## [EXERCISE]
Task for the records below: please copy exactly, and only, the lines from the one containing "(574, 164) = (588, 199): none" to the last line, both included, leaving out the pictures.

## [MATERIAL SHOWN]
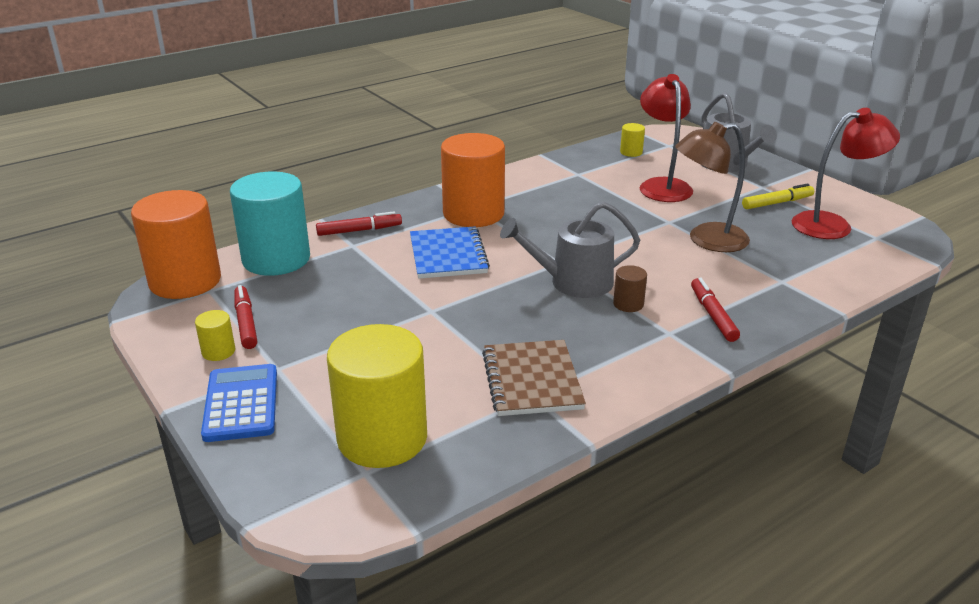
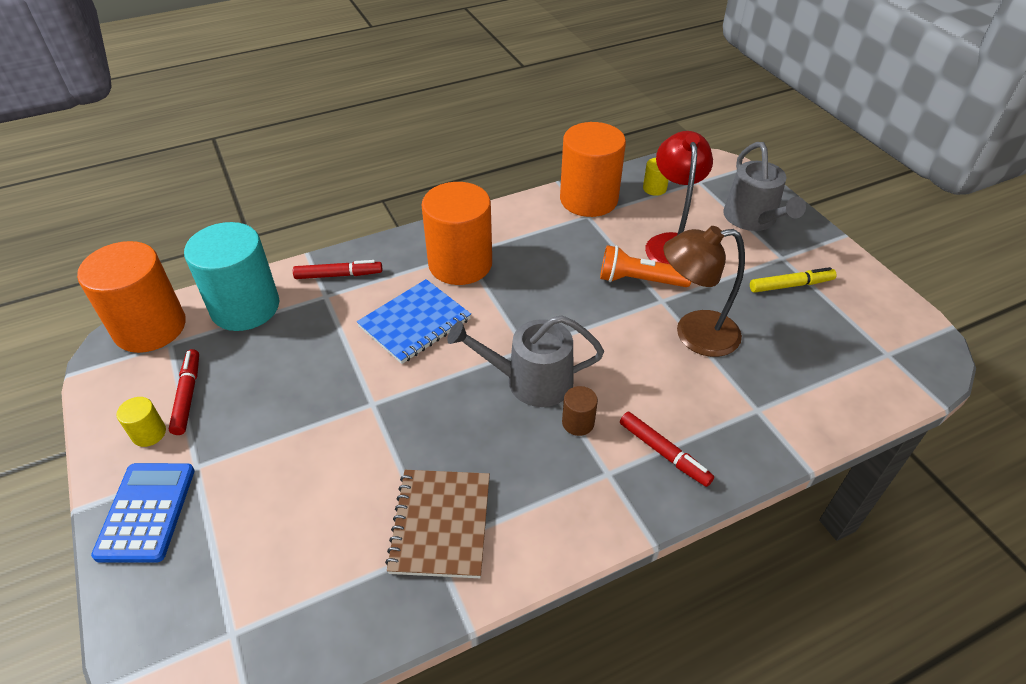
camera: 10 degrees right, 15 degrees up
(382, 438) = (264, 586): yellow cylinder -> none
(448, 255) = (415, 323): blue notebook -> blue notebook turned 45 degrees clockwise
(574, 164) = (588, 199): none -> orange cylinder
(643, 211) = (639, 280): none -> orange flashlight
(713, 315) = (664, 453): red marker -> red marker turned 135 degrees clockwise
(833, 225) = (843, 328): red lamp -> none

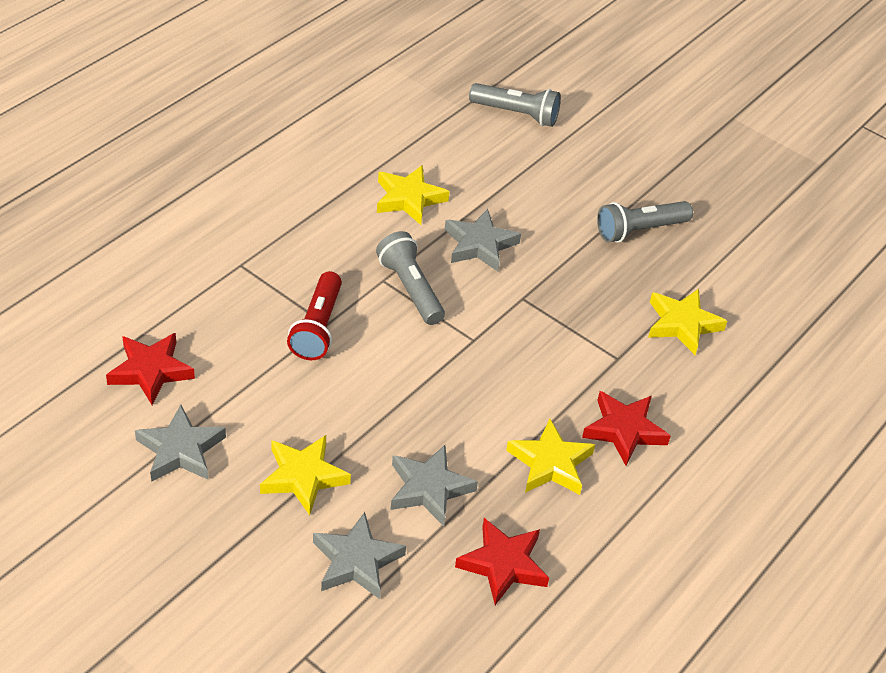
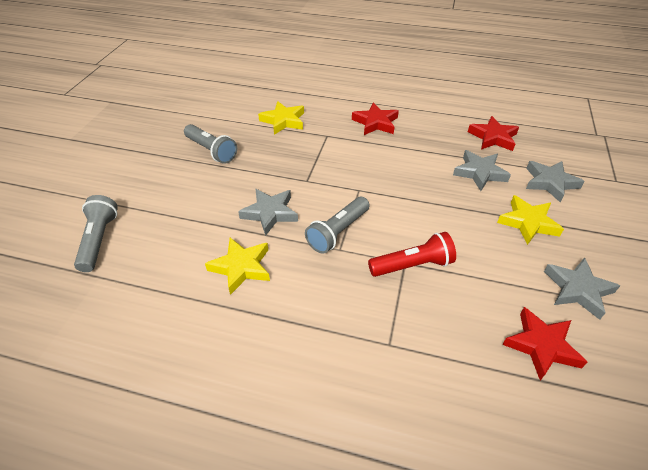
camera: 110 degrees left, 0 degrees up
(550, 463) = (420, 139): yellow star -> none

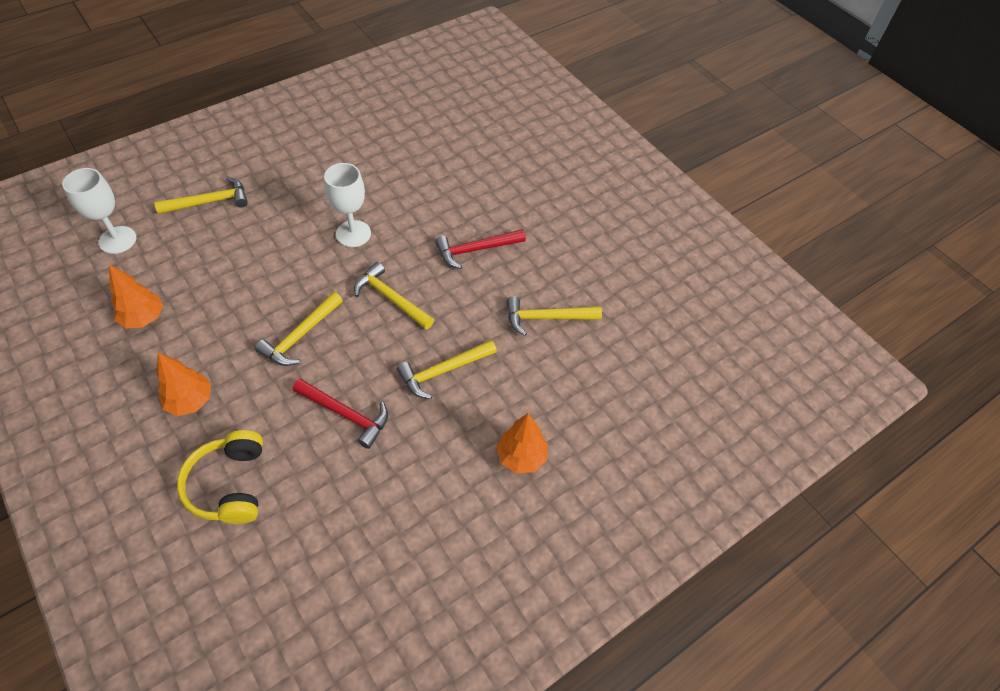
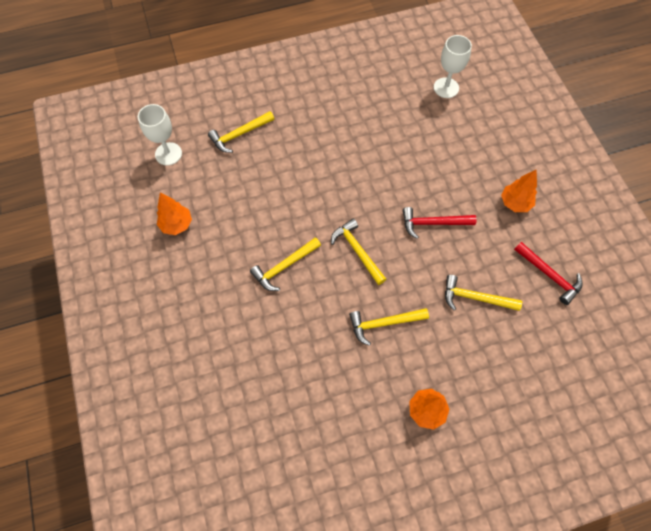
camera: 20 degrees right, 10 degrees up
(190, 401) = (198, 300): orange tree -> orange tree (515, 203)
(210, 202) = (239, 135): yellow hammer -> yellow hammer turned 150 degrees clockwise
(229, 485) = (213, 374): yellow headphones -> none
(346, 414) = (305, 340): red hammer -> red hammer (549, 275)
(353, 234) = (340, 187): white goblet -> white goblet (446, 88)

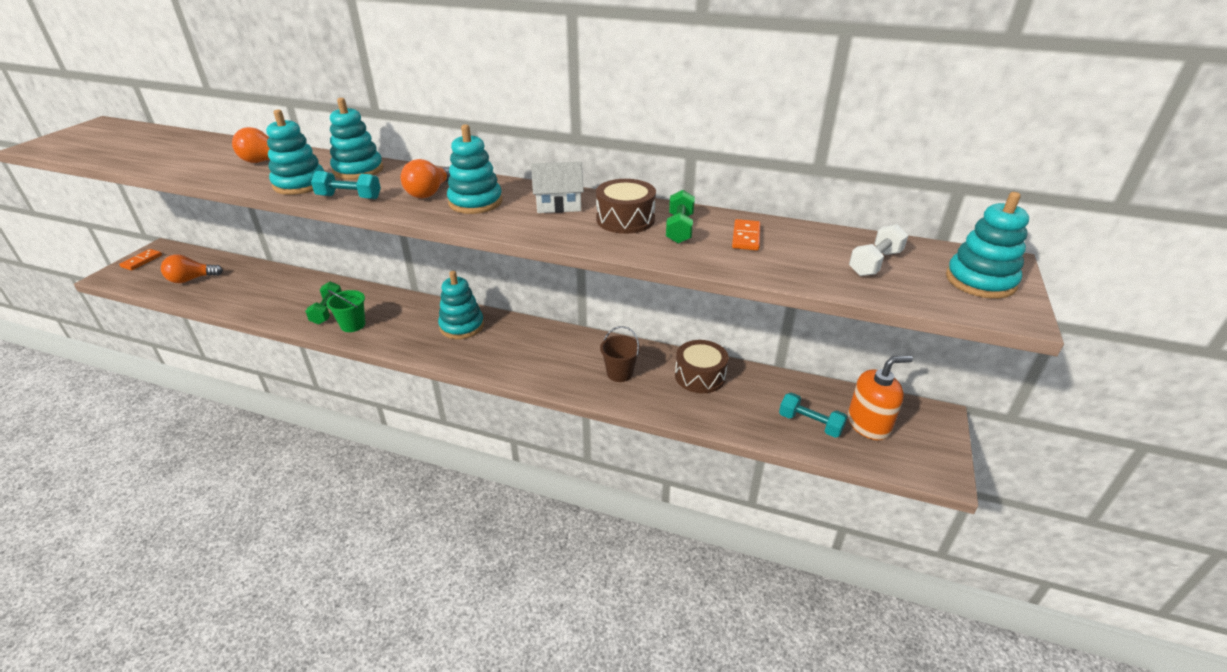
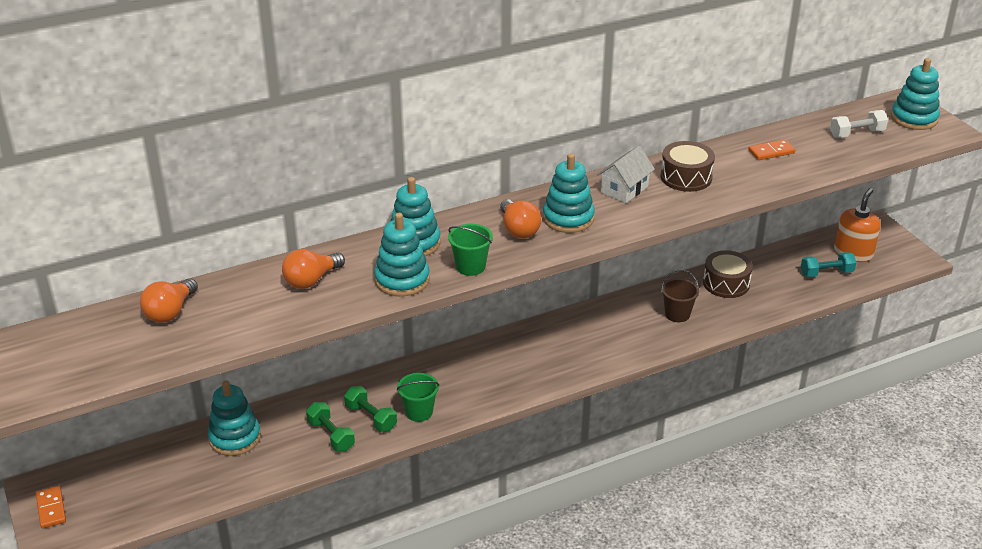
camera: 45 degrees left, 0 degrees up
(191, 279) = (162, 484): orange light bulb -> orange light bulb (170, 312)
(349, 197) = (470, 266): turquoise dumbbell -> green bucket
(462, 326) = (508, 355): turquoise stacking toy -> turquoise stacking toy (235, 438)
(679, 229) = (727, 166): green dumbbell -> green dumbbell (331, 435)
(746, 237) = (771, 152): orange domino -> orange domino turned 75 degrees counterclockwise
(875, 263) = (856, 133): white dumbbell -> white dumbbell turned 75 degrees clockwise

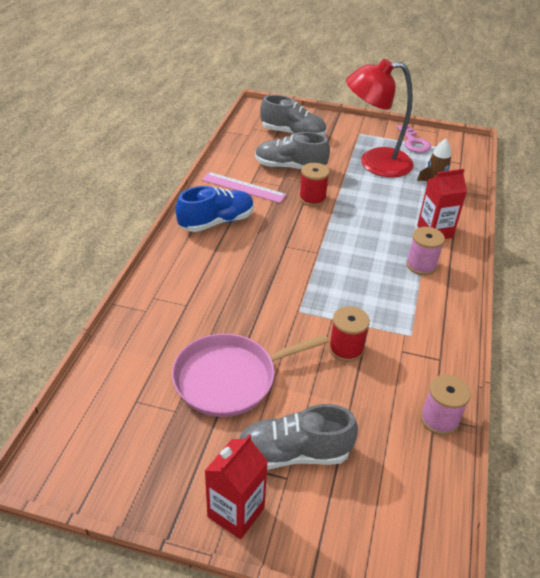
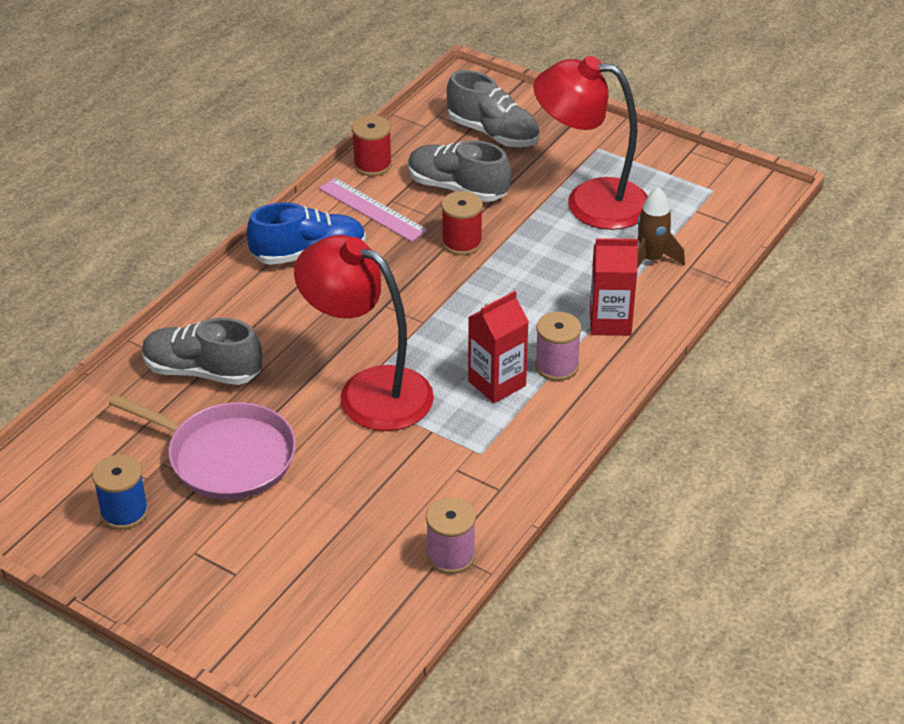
camera: 20 degrees right, 0 degrees up
(170, 445) = (124, 512): none -> blue spool
(230, 378) = (226, 456): pink pan -> pink pan turned 150 degrees counterclockwise
(236, 512) = (163, 593): red carton -> red carton (497, 383)
(294, 453) = (256, 551): grey shoe -> grey shoe (202, 371)
(308, 307) = (368, 391): none -> red lamp
(346, 349) = (386, 452): red spool -> red spool (372, 165)
(413, 142) = (676, 176): pink key -> none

## [RESPONSE AREA]
(574, 164) = (588, 199): none -> orange cylinder
(643, 211) = (639, 280): none -> orange flashlight
(713, 315) = (664, 453): red marker -> red marker turned 135 degrees clockwise
(833, 225) = (843, 328): red lamp -> none

camera: 110 degrees left, 0 degrees up
(550, 463) = (420, 139): yellow star -> none

camera: 20 degrees right, 10 degrees up
(190, 401) = (198, 300): orange tree -> orange tree (515, 203)
(210, 202) = (239, 135): yellow hammer -> yellow hammer turned 150 degrees clockwise
(229, 485) = (213, 374): yellow headphones -> none
(346, 414) = (305, 340): red hammer -> red hammer (549, 275)
(353, 234) = (340, 187): white goblet -> white goblet (446, 88)

camera: 45 degrees left, 0 degrees up
(191, 279) = (162, 484): orange light bulb -> orange light bulb (170, 312)
(349, 197) = (470, 266): turquoise dumbbell -> green bucket
(462, 326) = (508, 355): turquoise stacking toy -> turquoise stacking toy (235, 438)
(679, 229) = (727, 166): green dumbbell -> green dumbbell (331, 435)
(746, 237) = (771, 152): orange domino -> orange domino turned 75 degrees counterclockwise
(875, 263) = (856, 133): white dumbbell -> white dumbbell turned 75 degrees clockwise

camera: 20 degrees right, 0 degrees up
(170, 445) = (124, 512): none -> blue spool
(230, 378) = (226, 456): pink pan -> pink pan turned 150 degrees counterclockwise
(236, 512) = (163, 593): red carton -> red carton (497, 383)
(294, 453) = (256, 551): grey shoe -> grey shoe (202, 371)
(308, 307) = (368, 391): none -> red lamp
(346, 349) = (386, 452): red spool -> red spool (372, 165)
(413, 142) = (676, 176): pink key -> none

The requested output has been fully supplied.